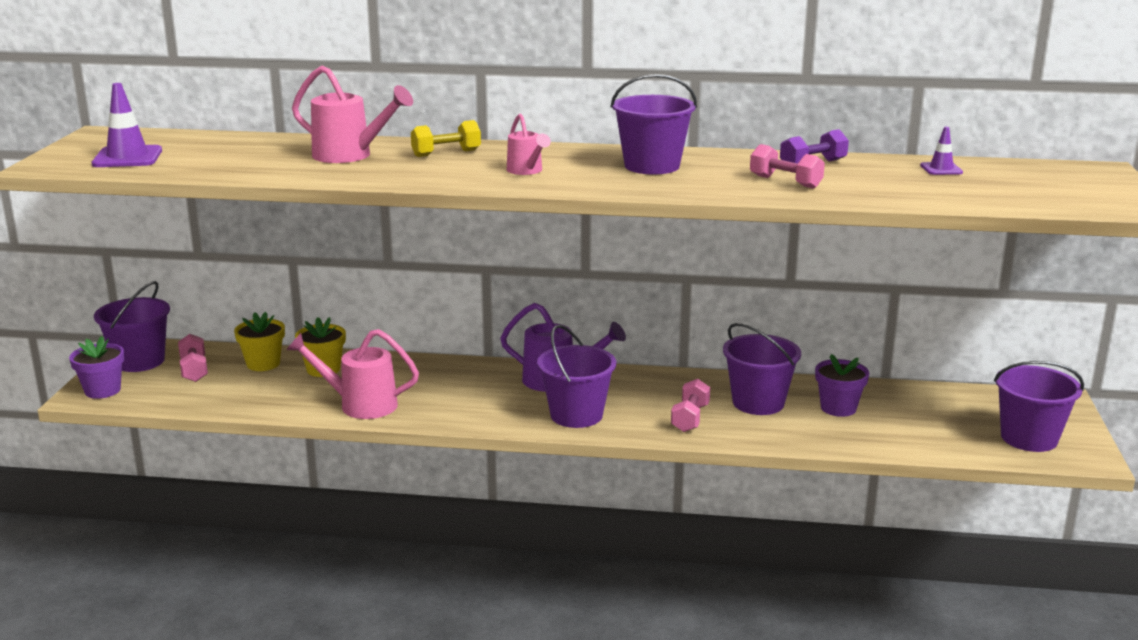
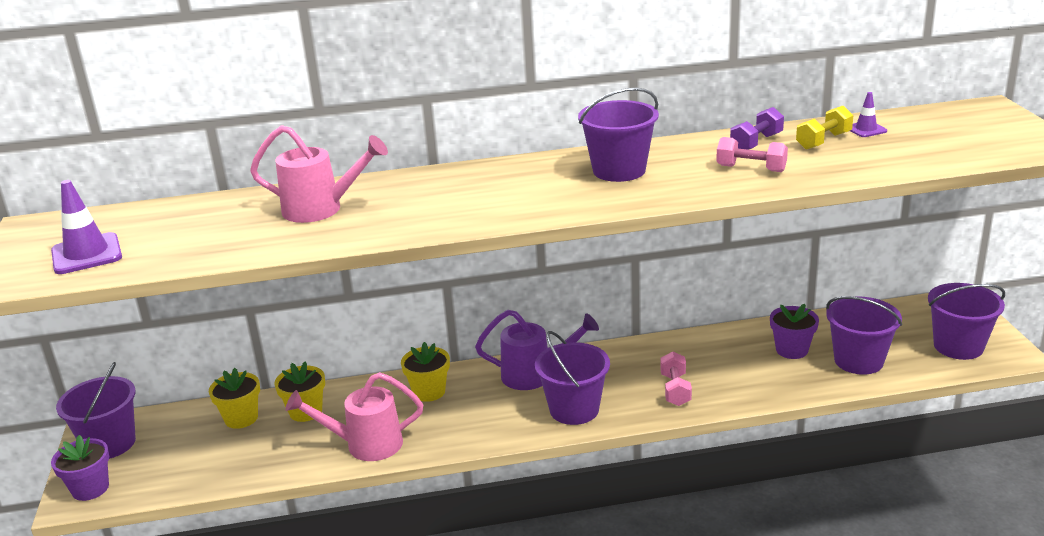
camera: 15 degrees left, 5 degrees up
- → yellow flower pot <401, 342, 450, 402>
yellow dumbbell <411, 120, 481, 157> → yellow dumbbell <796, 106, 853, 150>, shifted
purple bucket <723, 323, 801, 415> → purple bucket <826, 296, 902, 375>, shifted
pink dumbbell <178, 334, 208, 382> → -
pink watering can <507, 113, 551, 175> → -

> Required work
Print all the material above verbatim and omit its pictures.

> Task response
camera: 15 degrees left, 5 degrees up
- → yellow flower pot <401, 342, 450, 402>
yellow dumbbell <411, 120, 481, 157> → yellow dumbbell <796, 106, 853, 150>, shifted
purple bucket <723, 323, 801, 415> → purple bucket <826, 296, 902, 375>, shifted
pink dumbbell <178, 334, 208, 382> → -
pink watering can <507, 113, 551, 175> → -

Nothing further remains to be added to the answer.